-------- DATASET ENTRIES
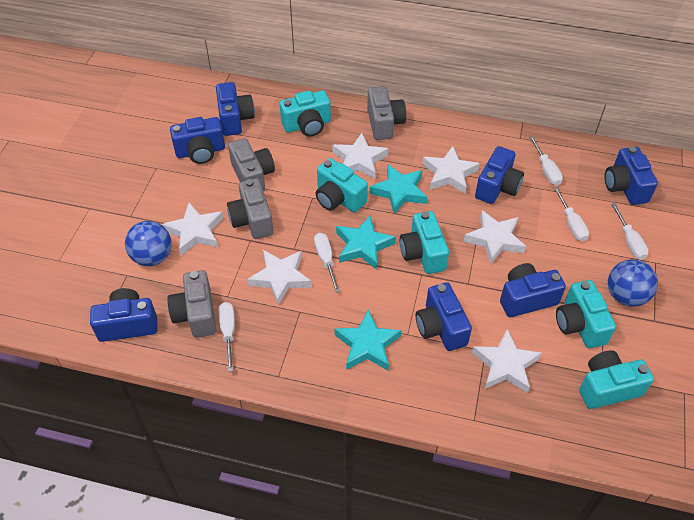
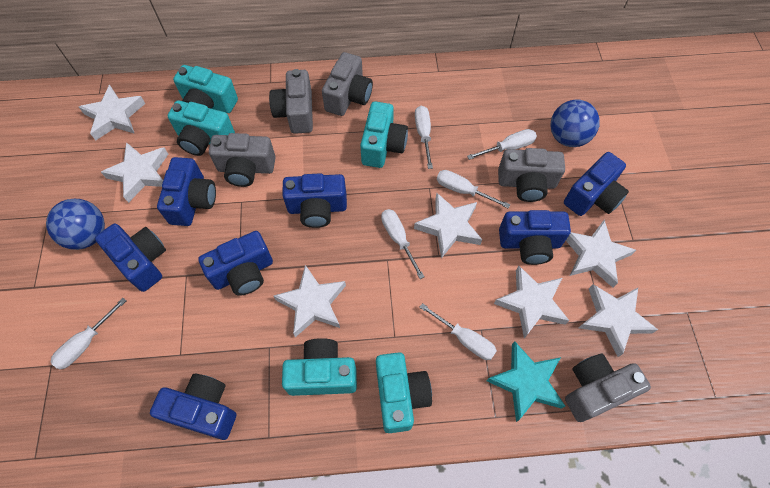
grey camera: 4 -> 5
turquoise star: 3 -> 1
white screwdriver: 5 -> 6
white star: 6 -> 7

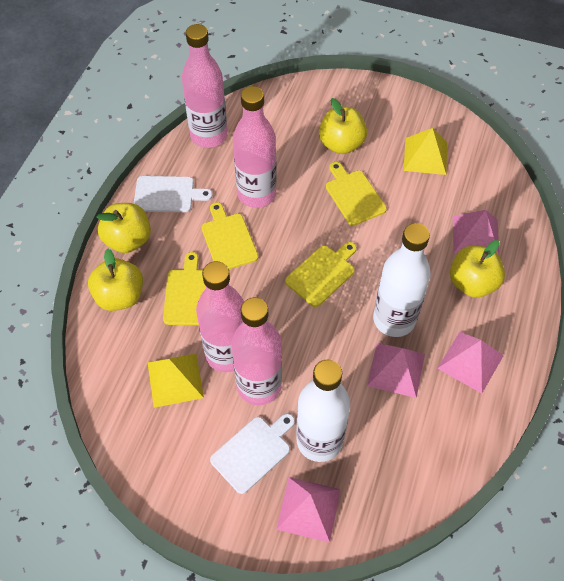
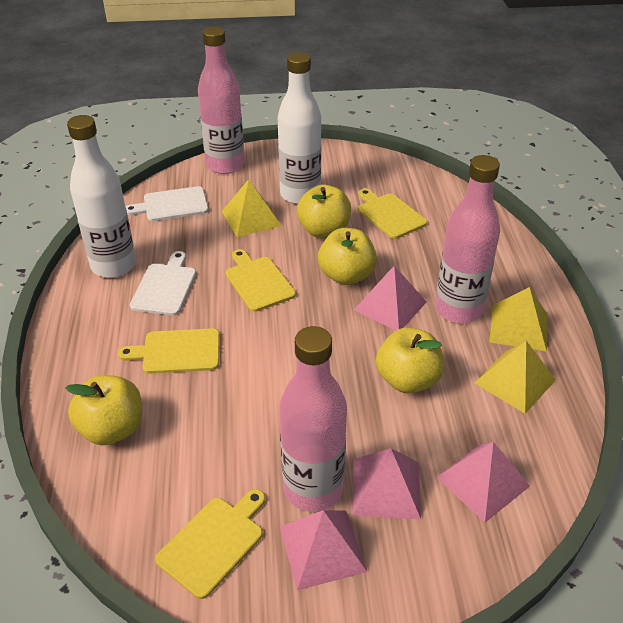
pink bottle: 4 -> 3
yellow pyramid: 2 -> 3

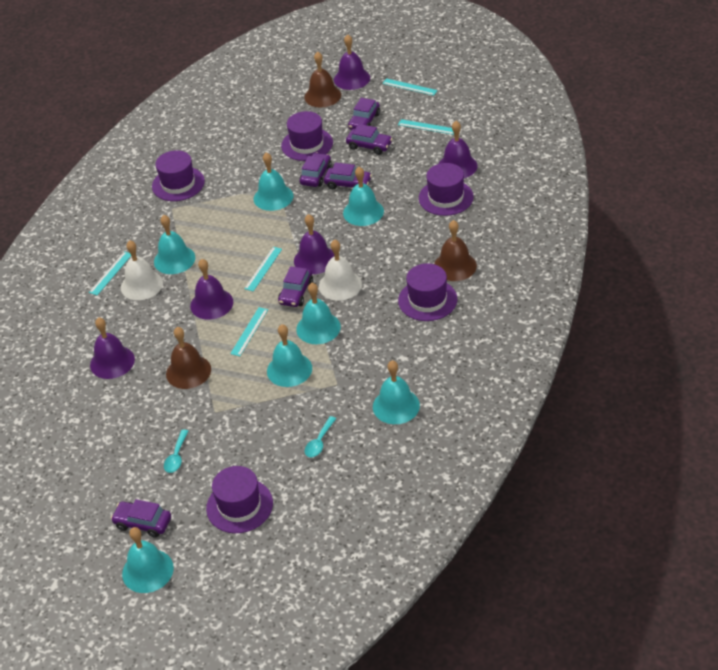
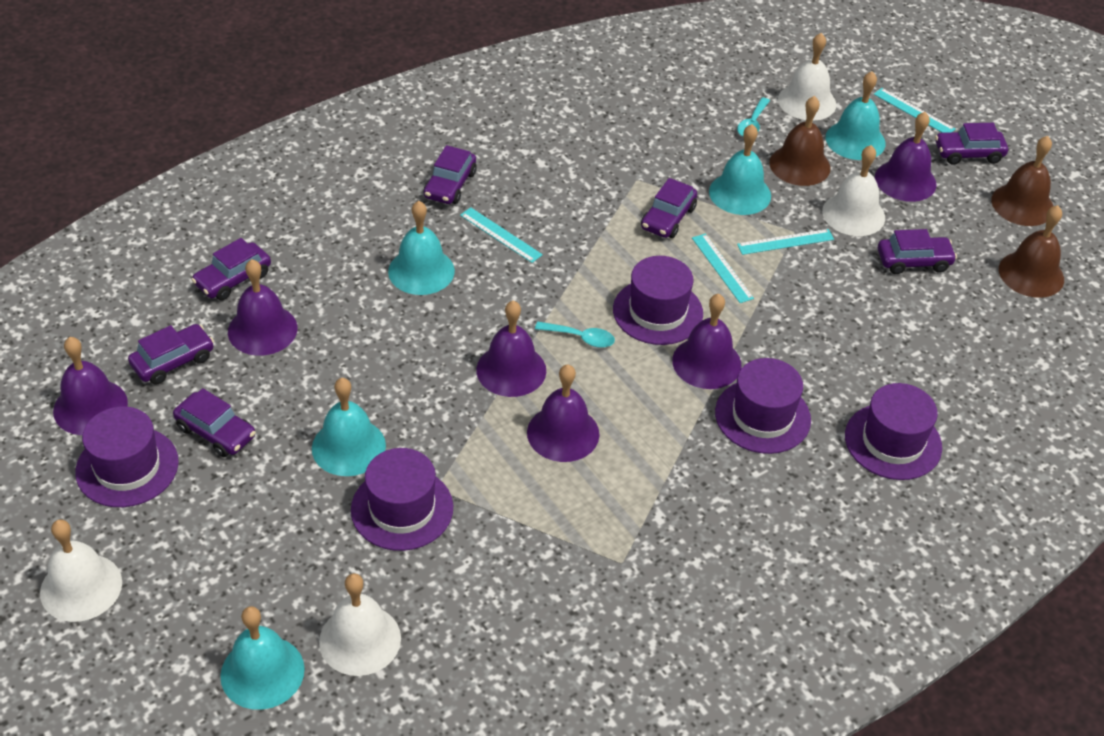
purple bell: 5 -> 6
purple car: 6 -> 7
turquoise bell: 7 -> 5
turquoise ruler: 5 -> 4
white bell: 2 -> 4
----------------
*WORK TO BE COMPLETED:* Only the lines from the line with "white star: 6 -> 7" to the end of the records should be repeated, exactly and without pictures.

*ANSWER SECTION:*
white star: 6 -> 7

pink bottle: 4 -> 3
yellow pyramid: 2 -> 3

purple bell: 5 -> 6
purple car: 6 -> 7
turquoise bell: 7 -> 5
turquoise ruler: 5 -> 4
white bell: 2 -> 4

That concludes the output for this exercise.